### PROBLEM TO WORK ON:
Please copy the records exactly as they appear, with all pictures left out.

### EXCERPTED DATA:

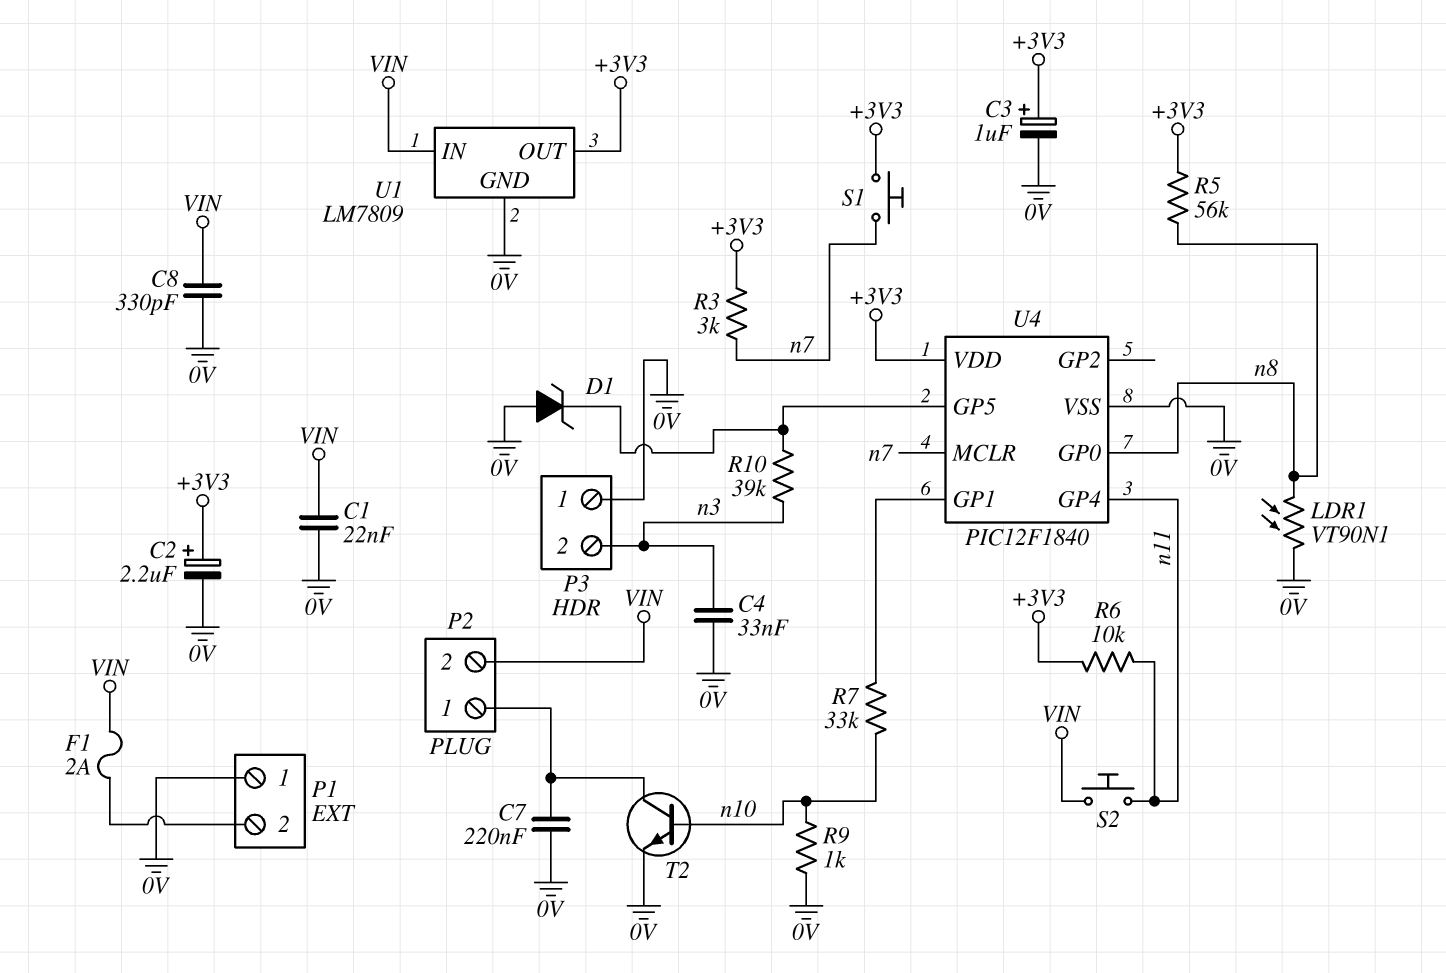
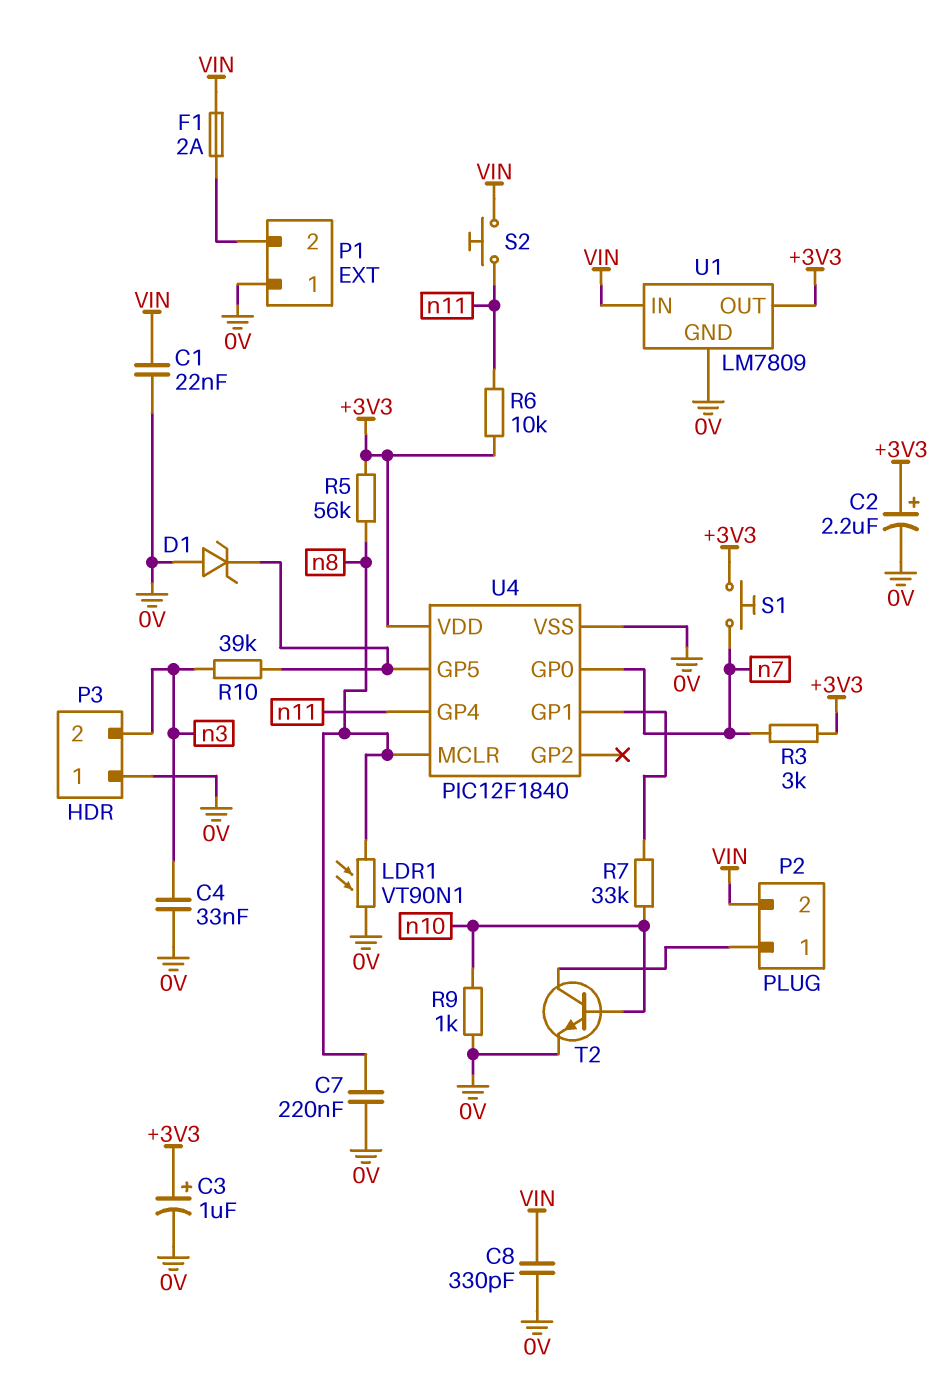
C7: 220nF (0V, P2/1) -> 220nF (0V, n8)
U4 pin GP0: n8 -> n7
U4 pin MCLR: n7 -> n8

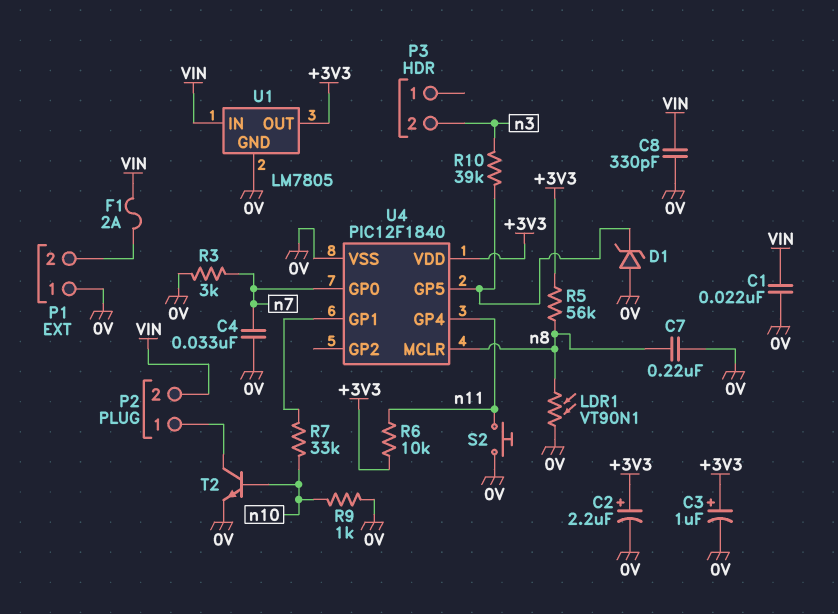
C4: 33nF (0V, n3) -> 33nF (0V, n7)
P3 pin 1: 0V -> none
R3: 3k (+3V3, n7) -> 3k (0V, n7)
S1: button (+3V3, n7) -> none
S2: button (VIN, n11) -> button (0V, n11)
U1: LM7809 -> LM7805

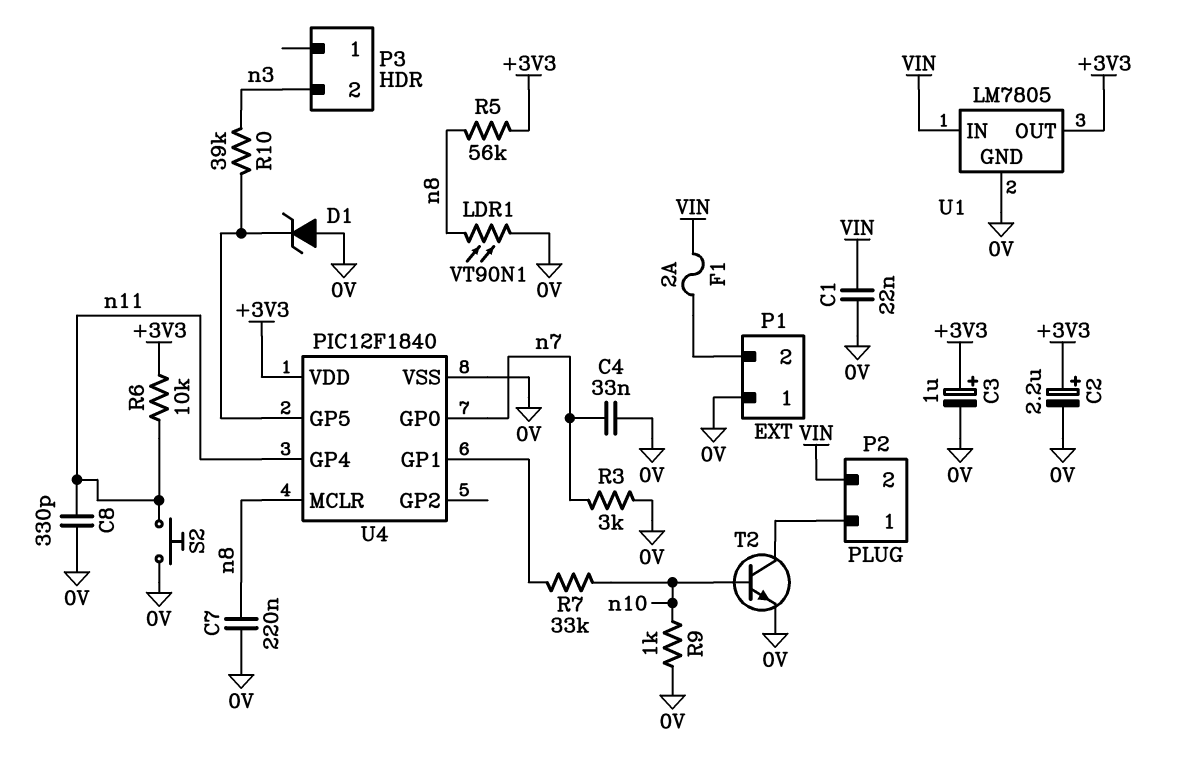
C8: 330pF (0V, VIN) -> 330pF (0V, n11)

### RESPONSE:
C7: 220nF (0V, P2/1) -> 220nF (0V, n8)
U4 pin GP0: n8 -> n7
U4 pin MCLR: n7 -> n8

C4: 33nF (0V, n3) -> 33nF (0V, n7)
P3 pin 1: 0V -> none
R3: 3k (+3V3, n7) -> 3k (0V, n7)
S1: button (+3V3, n7) -> none
S2: button (VIN, n11) -> button (0V, n11)
U1: LM7809 -> LM7805

C8: 330pF (0V, VIN) -> 330pF (0V, n11)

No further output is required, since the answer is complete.